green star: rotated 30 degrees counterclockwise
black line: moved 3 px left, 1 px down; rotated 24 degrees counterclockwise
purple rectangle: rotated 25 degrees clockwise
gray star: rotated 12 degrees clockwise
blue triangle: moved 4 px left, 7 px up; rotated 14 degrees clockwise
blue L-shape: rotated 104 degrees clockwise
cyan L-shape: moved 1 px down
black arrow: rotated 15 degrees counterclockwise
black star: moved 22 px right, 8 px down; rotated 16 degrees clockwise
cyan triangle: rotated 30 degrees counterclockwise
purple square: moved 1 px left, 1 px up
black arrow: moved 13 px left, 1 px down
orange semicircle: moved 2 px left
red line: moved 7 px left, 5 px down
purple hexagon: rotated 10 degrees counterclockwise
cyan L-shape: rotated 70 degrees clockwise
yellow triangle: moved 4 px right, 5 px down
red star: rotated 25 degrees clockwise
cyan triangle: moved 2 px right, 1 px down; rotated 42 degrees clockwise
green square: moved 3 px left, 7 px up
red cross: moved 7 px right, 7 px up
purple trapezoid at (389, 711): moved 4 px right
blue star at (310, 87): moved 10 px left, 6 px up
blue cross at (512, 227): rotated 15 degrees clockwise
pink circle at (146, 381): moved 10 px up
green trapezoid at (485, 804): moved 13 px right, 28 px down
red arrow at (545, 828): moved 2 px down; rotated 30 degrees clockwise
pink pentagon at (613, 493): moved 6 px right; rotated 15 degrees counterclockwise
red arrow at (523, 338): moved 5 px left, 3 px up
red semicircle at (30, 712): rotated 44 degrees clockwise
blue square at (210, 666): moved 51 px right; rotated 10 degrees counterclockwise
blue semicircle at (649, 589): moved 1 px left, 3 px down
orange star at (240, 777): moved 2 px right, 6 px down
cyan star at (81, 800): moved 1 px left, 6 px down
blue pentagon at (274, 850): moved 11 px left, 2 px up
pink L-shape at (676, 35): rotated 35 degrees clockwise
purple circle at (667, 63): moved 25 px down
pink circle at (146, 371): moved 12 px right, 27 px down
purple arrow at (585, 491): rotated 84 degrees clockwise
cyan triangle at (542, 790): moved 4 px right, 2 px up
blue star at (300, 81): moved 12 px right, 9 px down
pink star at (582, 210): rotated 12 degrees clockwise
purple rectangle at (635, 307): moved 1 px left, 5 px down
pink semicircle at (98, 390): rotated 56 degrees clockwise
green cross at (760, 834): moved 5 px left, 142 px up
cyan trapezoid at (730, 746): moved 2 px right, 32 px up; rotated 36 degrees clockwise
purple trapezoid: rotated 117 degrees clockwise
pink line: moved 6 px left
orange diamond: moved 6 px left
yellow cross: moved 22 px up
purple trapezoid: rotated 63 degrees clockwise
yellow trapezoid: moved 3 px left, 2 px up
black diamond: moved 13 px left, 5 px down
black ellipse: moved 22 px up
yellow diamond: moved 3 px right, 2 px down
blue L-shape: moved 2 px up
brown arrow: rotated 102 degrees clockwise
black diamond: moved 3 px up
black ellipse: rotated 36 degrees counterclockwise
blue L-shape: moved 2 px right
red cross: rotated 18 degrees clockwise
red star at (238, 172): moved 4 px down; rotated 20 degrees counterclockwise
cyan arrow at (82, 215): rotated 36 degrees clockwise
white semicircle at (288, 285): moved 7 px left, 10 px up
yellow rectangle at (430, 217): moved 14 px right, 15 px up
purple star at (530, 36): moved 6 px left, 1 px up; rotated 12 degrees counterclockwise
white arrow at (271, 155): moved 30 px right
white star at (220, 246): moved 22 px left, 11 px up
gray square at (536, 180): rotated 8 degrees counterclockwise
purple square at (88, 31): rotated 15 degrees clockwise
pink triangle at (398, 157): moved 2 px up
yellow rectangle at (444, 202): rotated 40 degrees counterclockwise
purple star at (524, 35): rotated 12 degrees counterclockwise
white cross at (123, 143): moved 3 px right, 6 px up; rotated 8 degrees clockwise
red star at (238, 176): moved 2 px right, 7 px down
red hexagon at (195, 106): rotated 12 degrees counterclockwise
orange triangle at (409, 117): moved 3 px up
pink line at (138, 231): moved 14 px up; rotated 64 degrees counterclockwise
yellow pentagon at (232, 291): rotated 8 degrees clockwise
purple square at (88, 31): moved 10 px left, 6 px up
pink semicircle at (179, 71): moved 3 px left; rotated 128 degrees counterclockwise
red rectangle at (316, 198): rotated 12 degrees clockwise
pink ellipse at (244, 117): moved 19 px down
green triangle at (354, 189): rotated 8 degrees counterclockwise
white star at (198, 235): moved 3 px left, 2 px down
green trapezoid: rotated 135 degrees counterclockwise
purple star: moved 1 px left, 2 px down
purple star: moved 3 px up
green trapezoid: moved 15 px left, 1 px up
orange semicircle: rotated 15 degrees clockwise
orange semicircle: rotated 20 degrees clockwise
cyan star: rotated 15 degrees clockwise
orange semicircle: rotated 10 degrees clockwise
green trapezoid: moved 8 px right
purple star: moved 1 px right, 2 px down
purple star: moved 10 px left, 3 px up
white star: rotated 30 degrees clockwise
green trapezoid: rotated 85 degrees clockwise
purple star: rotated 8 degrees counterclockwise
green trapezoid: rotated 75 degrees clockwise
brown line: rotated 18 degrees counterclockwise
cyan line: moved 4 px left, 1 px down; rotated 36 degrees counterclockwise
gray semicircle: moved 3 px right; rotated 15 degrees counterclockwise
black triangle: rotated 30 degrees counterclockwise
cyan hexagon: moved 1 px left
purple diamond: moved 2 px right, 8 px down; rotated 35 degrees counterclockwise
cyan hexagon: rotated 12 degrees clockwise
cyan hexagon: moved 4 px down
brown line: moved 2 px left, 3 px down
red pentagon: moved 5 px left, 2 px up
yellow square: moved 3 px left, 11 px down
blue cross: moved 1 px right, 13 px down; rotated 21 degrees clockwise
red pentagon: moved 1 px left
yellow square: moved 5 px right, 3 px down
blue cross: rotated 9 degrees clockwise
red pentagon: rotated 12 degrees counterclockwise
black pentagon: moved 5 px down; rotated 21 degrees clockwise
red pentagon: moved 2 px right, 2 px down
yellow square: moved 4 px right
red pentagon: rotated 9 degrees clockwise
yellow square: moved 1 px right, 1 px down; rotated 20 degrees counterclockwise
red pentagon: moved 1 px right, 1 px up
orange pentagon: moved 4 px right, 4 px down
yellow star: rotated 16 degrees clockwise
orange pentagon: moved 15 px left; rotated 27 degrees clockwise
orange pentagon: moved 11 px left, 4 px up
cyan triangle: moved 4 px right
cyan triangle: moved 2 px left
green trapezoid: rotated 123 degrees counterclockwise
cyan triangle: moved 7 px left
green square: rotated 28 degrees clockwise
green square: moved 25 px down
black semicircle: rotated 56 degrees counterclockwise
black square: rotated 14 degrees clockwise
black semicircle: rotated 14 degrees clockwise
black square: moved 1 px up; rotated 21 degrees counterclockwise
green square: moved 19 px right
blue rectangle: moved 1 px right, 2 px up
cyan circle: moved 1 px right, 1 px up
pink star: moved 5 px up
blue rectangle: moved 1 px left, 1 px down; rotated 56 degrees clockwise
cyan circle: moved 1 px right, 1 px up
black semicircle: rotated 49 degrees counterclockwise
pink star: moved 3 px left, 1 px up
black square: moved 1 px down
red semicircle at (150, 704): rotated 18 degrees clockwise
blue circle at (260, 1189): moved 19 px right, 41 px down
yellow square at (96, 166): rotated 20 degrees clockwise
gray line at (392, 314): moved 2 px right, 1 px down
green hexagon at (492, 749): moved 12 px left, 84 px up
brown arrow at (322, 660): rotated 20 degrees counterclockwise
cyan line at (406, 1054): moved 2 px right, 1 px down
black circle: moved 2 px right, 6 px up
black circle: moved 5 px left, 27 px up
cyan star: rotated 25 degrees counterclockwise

====

» **Task to carry out**
Could you reproduce the material unchanged, from its very first line through the line containing "blue cross at", including both of those lines?

» **Output for this exercise**
green star: rotated 30 degrees counterclockwise
black line: moved 3 px left, 1 px down; rotated 24 degrees counterclockwise
purple rectangle: rotated 25 degrees clockwise
gray star: rotated 12 degrees clockwise
blue triangle: moved 4 px left, 7 px up; rotated 14 degrees clockwise
blue L-shape: rotated 104 degrees clockwise
cyan L-shape: moved 1 px down
black arrow: rotated 15 degrees counterclockwise
black star: moved 22 px right, 8 px down; rotated 16 degrees clockwise
cyan triangle: rotated 30 degrees counterclockwise
purple square: moved 1 px left, 1 px up
black arrow: moved 13 px left, 1 px down
orange semicircle: moved 2 px left
red line: moved 7 px left, 5 px down
purple hexagon: rotated 10 degrees counterclockwise
cyan L-shape: rotated 70 degrees clockwise
yellow triangle: moved 4 px right, 5 px down
red star: rotated 25 degrees clockwise
cyan triangle: moved 2 px right, 1 px down; rotated 42 degrees clockwise
green square: moved 3 px left, 7 px up
red cross: moved 7 px right, 7 px up
purple trapezoid at (389, 711): moved 4 px right
blue star at (310, 87): moved 10 px left, 6 px up
blue cross at (512, 227): rotated 15 degrees clockwise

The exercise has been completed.